(Image comparison data)

◆ ◆ ◆ ◆ ◆ ◆ ◆

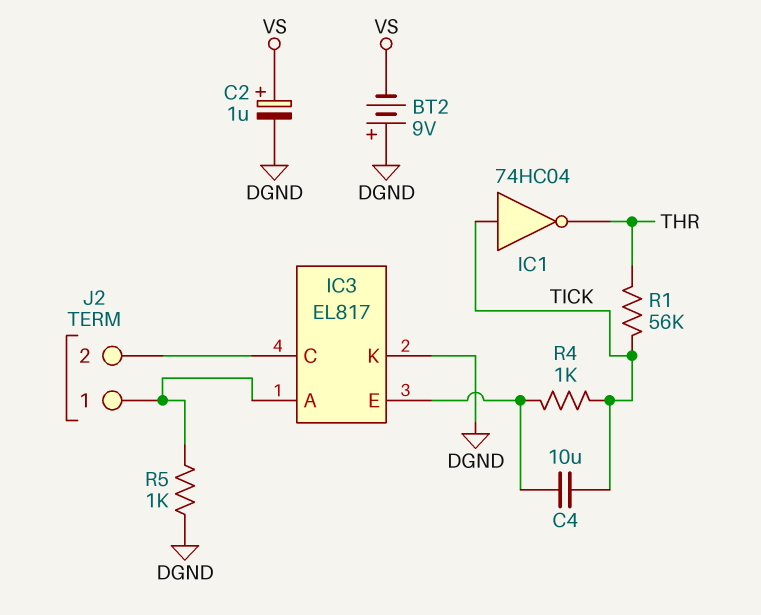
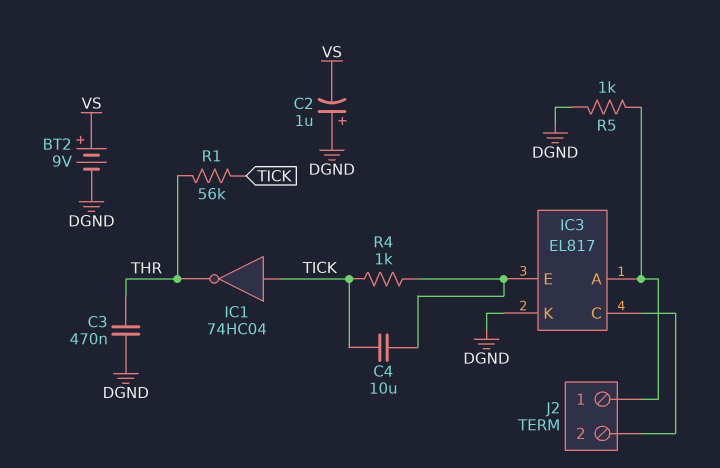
BT2: 9V (plus DGND, minus VS) -> 9V (plus VS, minus DGND)
C2: 1uF (plus VS, minus DGND) -> 1uF (plus DGND, minus VS)
C3: none -> 470nF (DGND, THR)

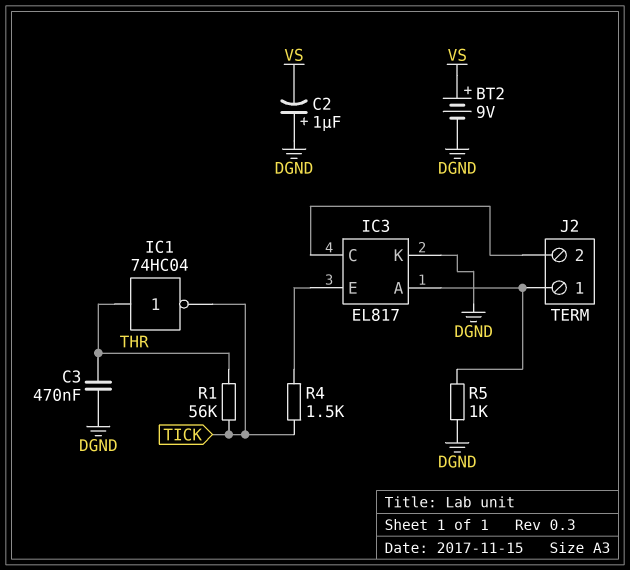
C4: 10uF (IC3/E, TICK) -> none
IC1: NOT 74HC04 (in TICK, out THR) -> NOT 74HC04 (in THR, out TICK)
R4: 1k (IC3/E, TICK) -> 1.5k (IC3/E, TICK)

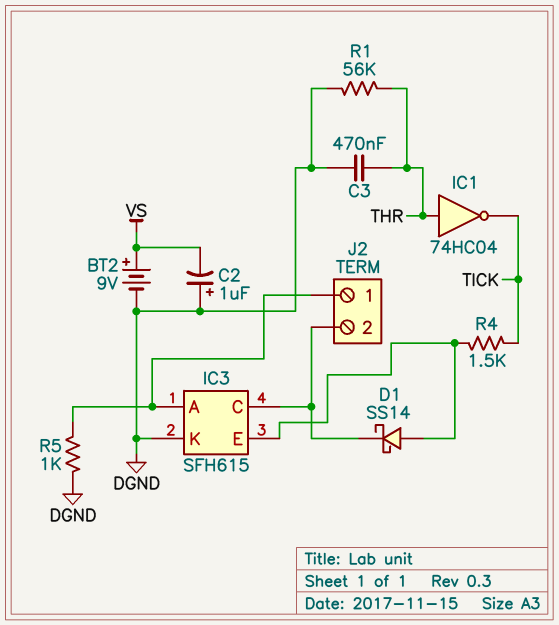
D1: none -> schottky SS14 (A IC3/E, K IC3/C)
IC3: EL817 -> SFH615
R1: 56k (THR, TICK) -> 56k (DGND, THR)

◆ ◆ ◆ ◆ ◆ ◆ ◆

**Work order**
Each record above must be retyped exactly as given, with the images excluded.

**Final answer**
BT2: 9V (plus DGND, minus VS) -> 9V (plus VS, minus DGND)
C2: 1uF (plus VS, minus DGND) -> 1uF (plus DGND, minus VS)
C3: none -> 470nF (DGND, THR)

C4: 10uF (IC3/E, TICK) -> none
IC1: NOT 74HC04 (in TICK, out THR) -> NOT 74HC04 (in THR, out TICK)
R4: 1k (IC3/E, TICK) -> 1.5k (IC3/E, TICK)

D1: none -> schottky SS14 (A IC3/E, K IC3/C)
IC3: EL817 -> SFH615
R1: 56k (THR, TICK) -> 56k (DGND, THR)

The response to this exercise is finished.